§ Your instructions: The word "LIGHT" occurs in some of the lines below; copy each of those lines.

§ Data:

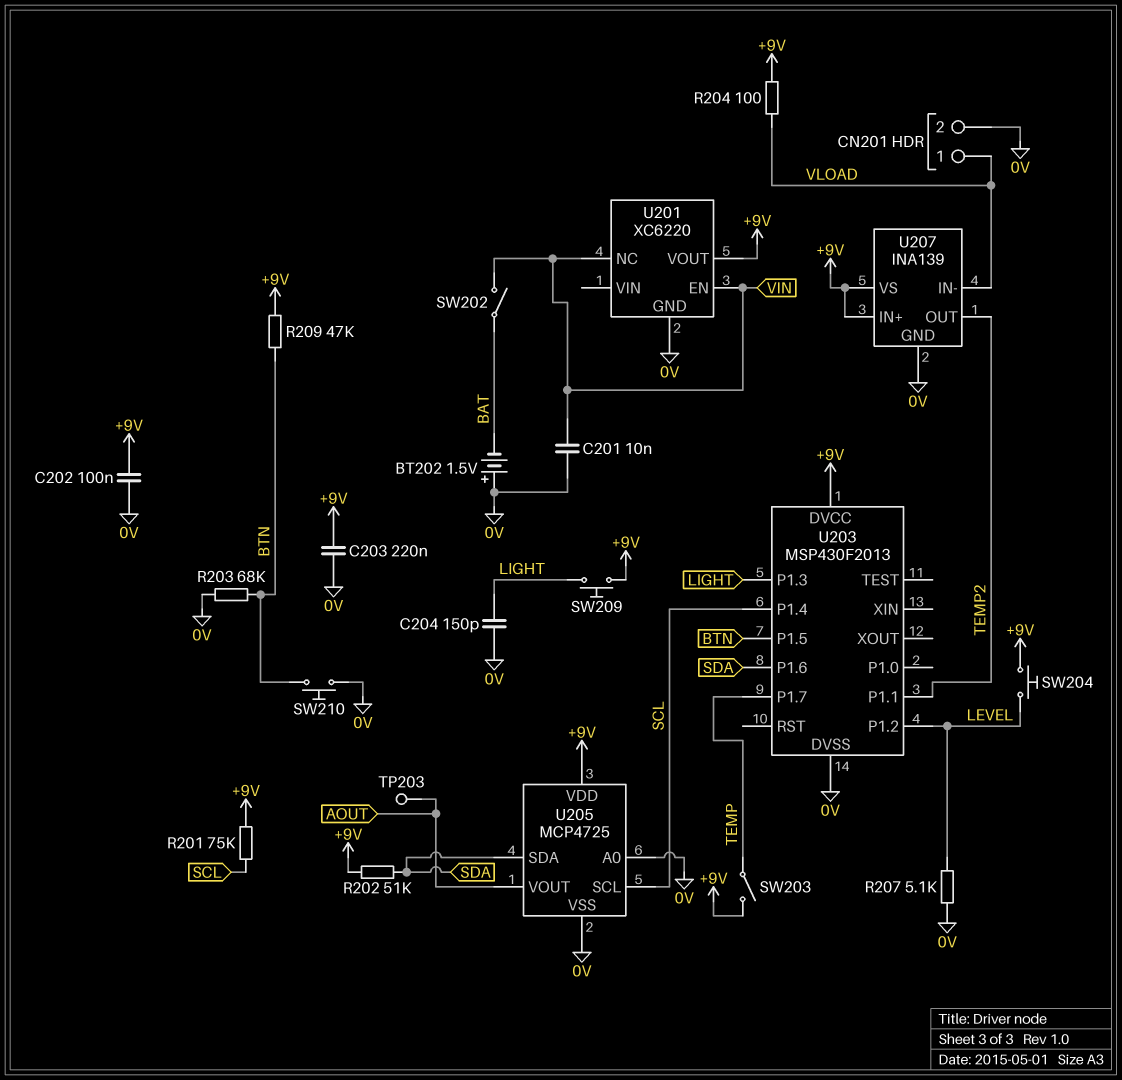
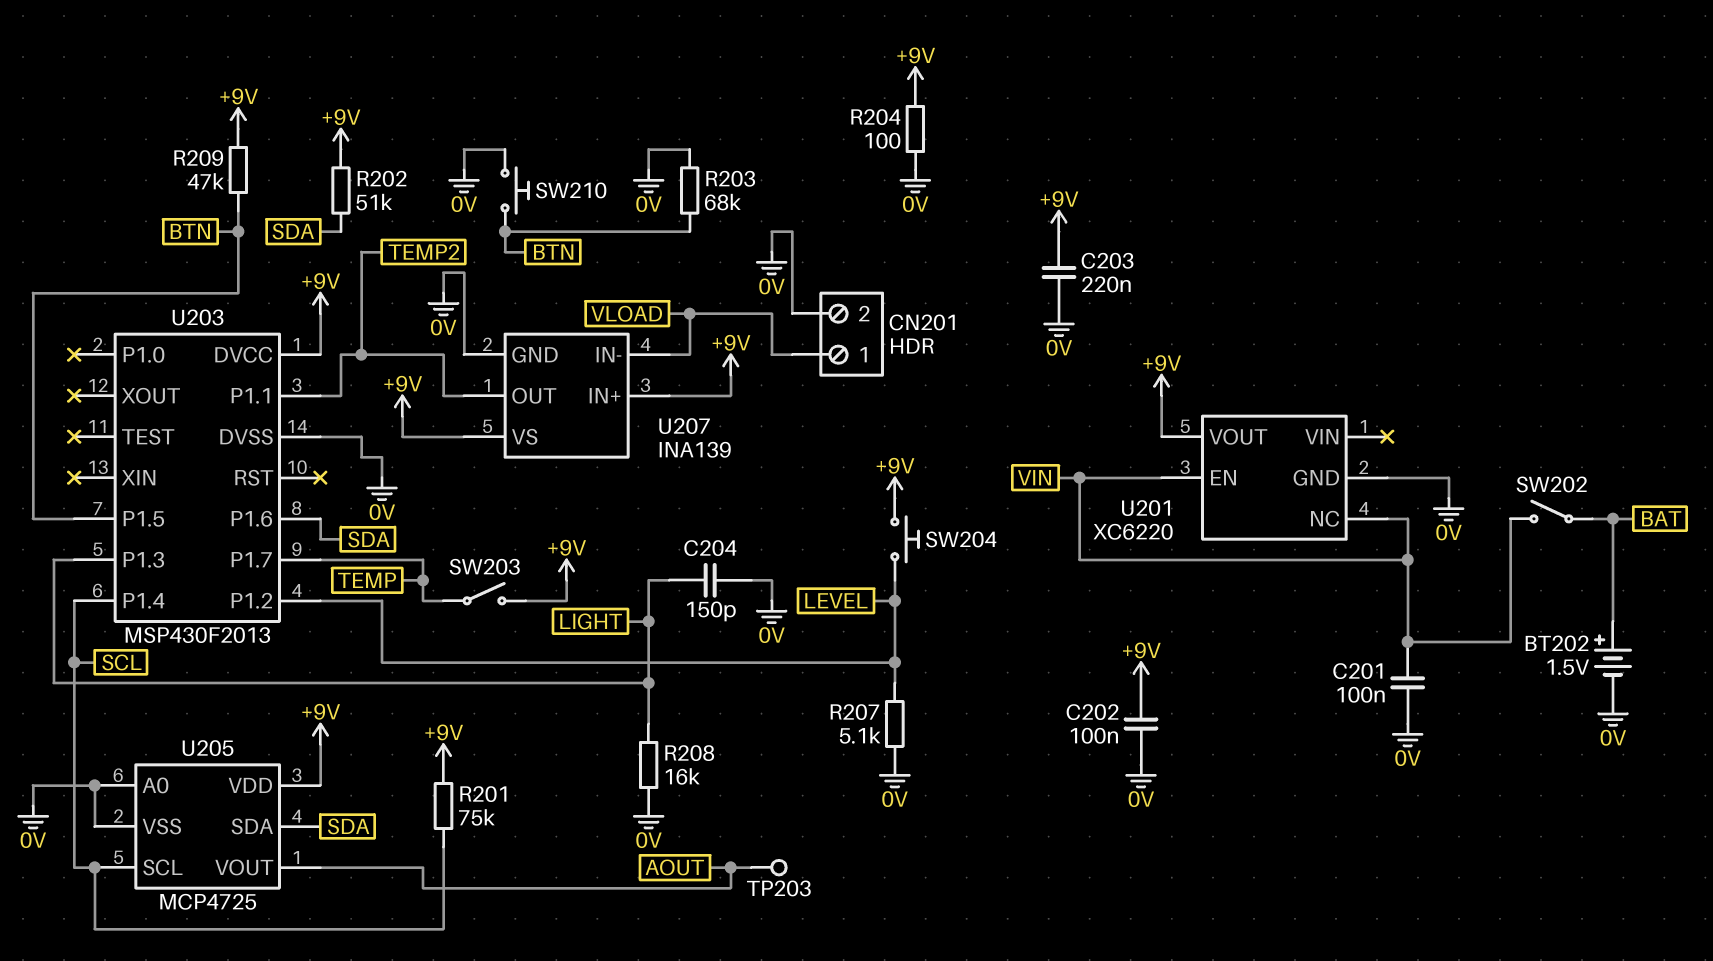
BT202: 1.5V (plus 0V, minus BAT) -> 1.5V (plus BAT, minus 0V)
C201: 10nF (0V, VIN) -> 100nF (0V, VIN)
R204: 100 (+9V, VLOAD) -> 100 (+9V, 0V)
R208: none -> 16k (0V, LIGHT)
SW209: button (+9V, LIGHT) -> none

§ Output of the exercise:
R208: none -> 16k (0V, LIGHT)
SW209: button (+9V, LIGHT) -> none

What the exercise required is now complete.